:: TASK PROMPT ::
Omitting the pictures, print every line below exactly as it stands.

[Dataset excerpts]

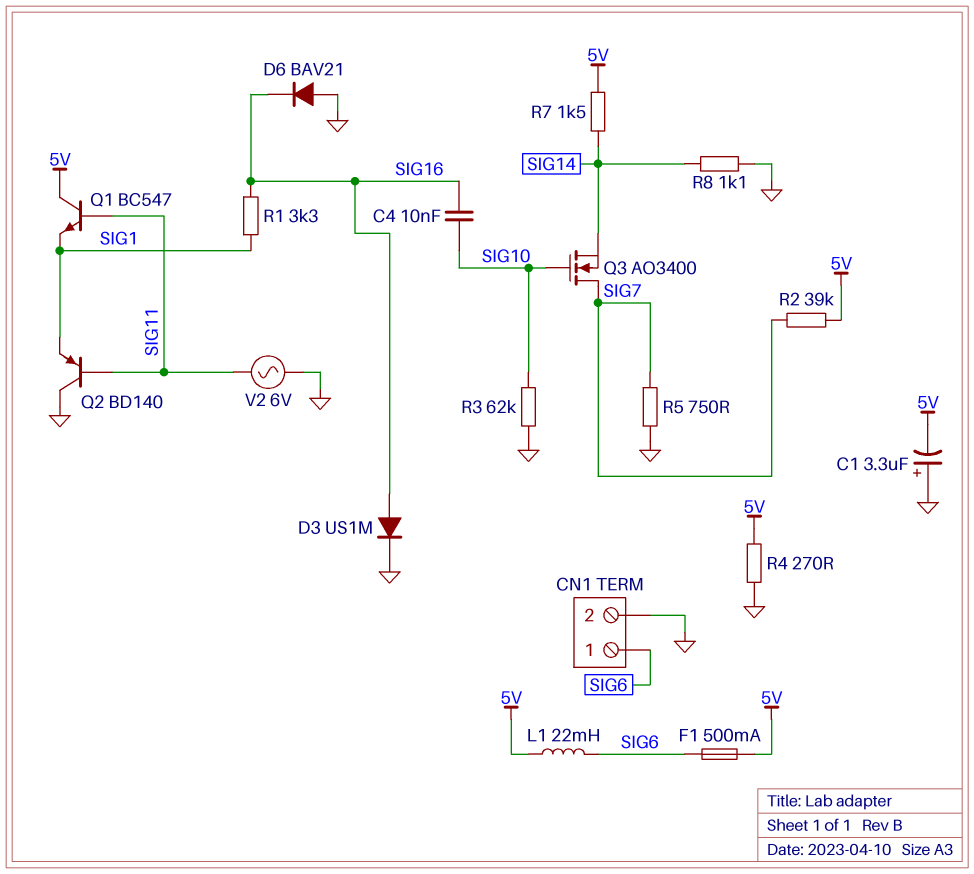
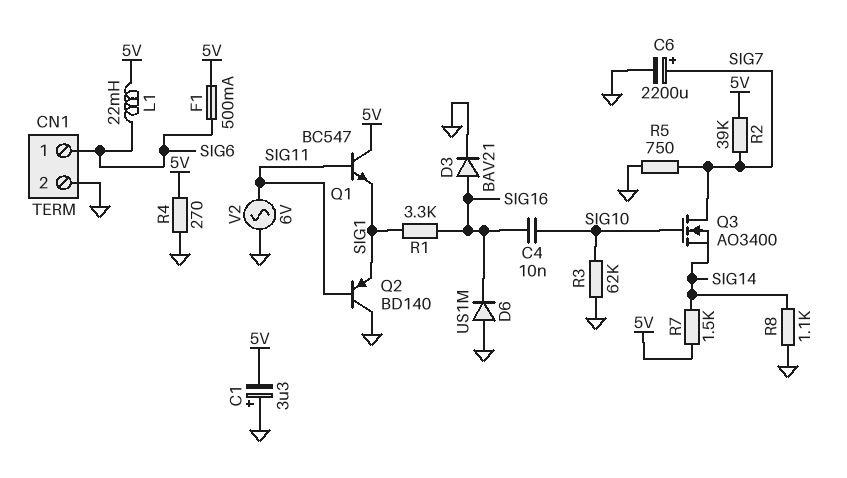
C6: none -> 2200uF (plus SIG7, minus GND)
D3: diode US1M (A SIG16, K GND) -> diode BAV21 (A SIG16, K GND)
D6: diode BAV21 (A GND, K SIG16) -> diode US1M (A GND, K SIG16)

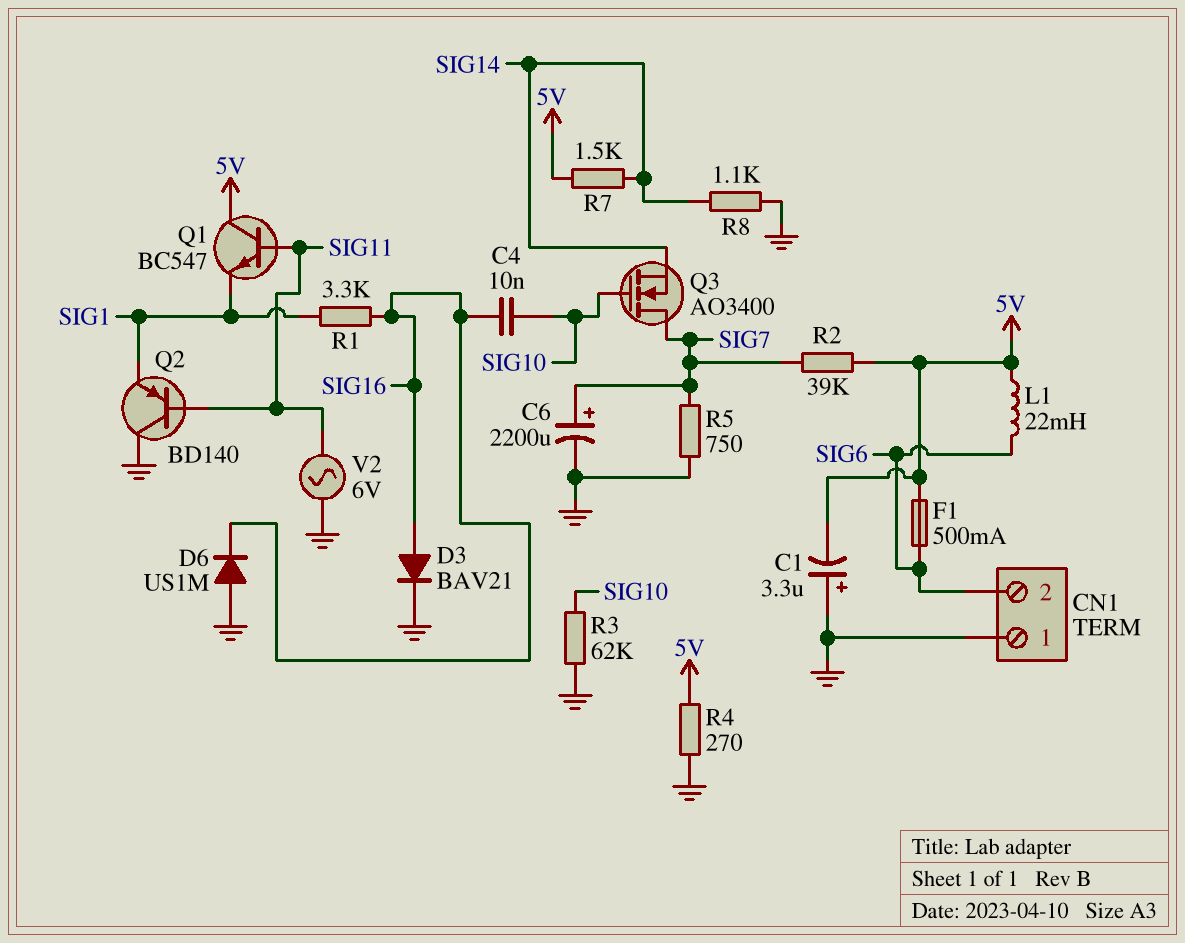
CN1 pin 1: SIG6 -> GND
CN1 pin 2: GND -> SIG6

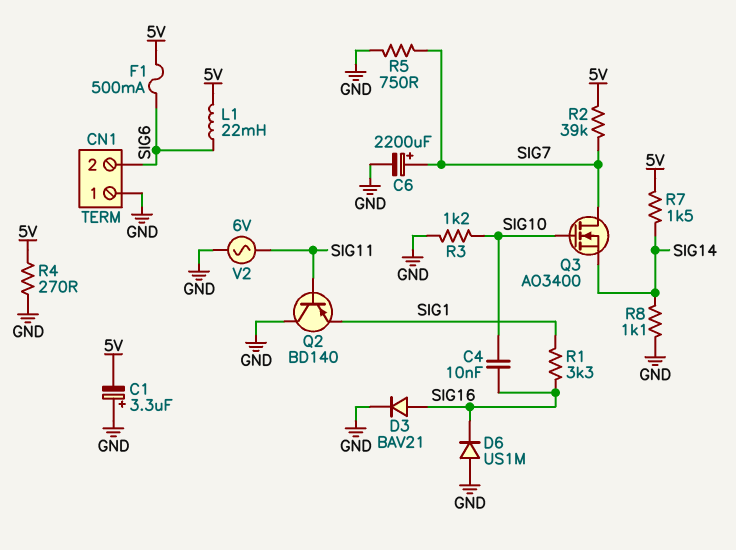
Q1: NPN BC547 (B SIG11, C 5V, E SIG1) -> none
R3: 62k (GND, SIG10) -> 1.2k (GND, SIG10)

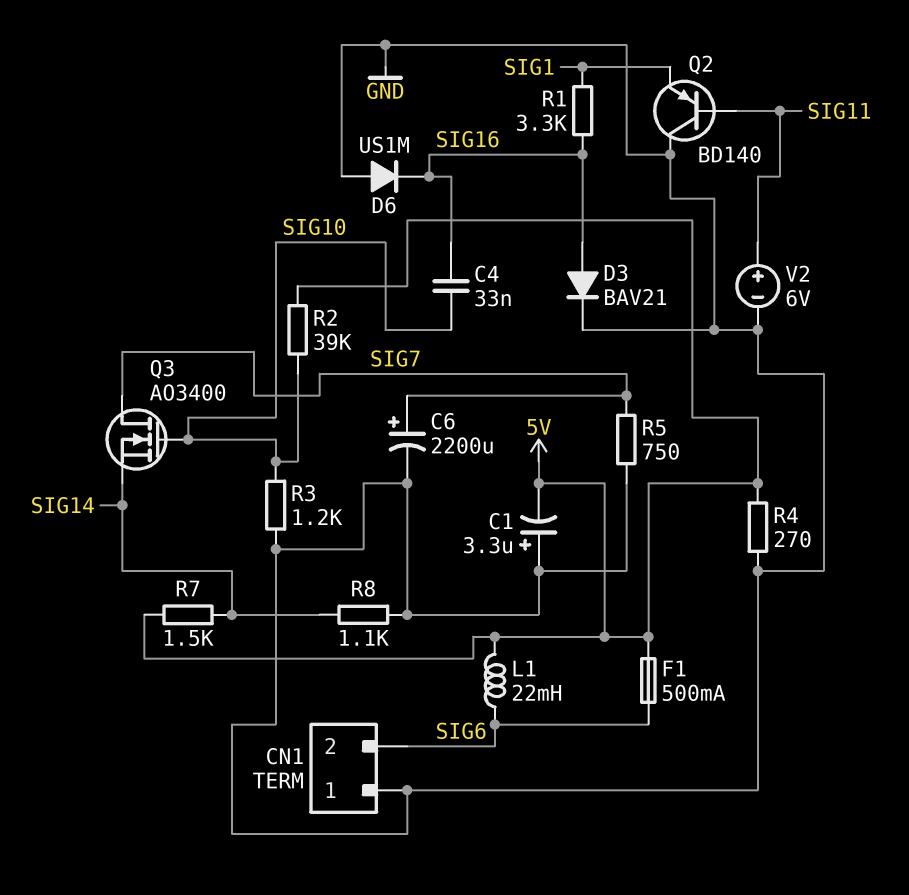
C4: 10nF (SIG10, SIG16) -> 33nF (SIG10, SIG16)
R2: 39k (5V, SIG7) -> 39k (5V, SIG10)
V2: AC 6V (GND, SIG11) -> 6V (plus SIG11, minus GND)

:: OUTPUT FOR THIS EXERCISE ::
C6: none -> 2200uF (plus SIG7, minus GND)
D3: diode US1M (A SIG16, K GND) -> diode BAV21 (A SIG16, K GND)
D6: diode BAV21 (A GND, K SIG16) -> diode US1M (A GND, K SIG16)

CN1 pin 1: SIG6 -> GND
CN1 pin 2: GND -> SIG6

Q1: NPN BC547 (B SIG11, C 5V, E SIG1) -> none
R3: 62k (GND, SIG10) -> 1.2k (GND, SIG10)

C4: 10nF (SIG10, SIG16) -> 33nF (SIG10, SIG16)
R2: 39k (5V, SIG7) -> 39k (5V, SIG10)
V2: AC 6V (GND, SIG11) -> 6V (plus SIG11, minus GND)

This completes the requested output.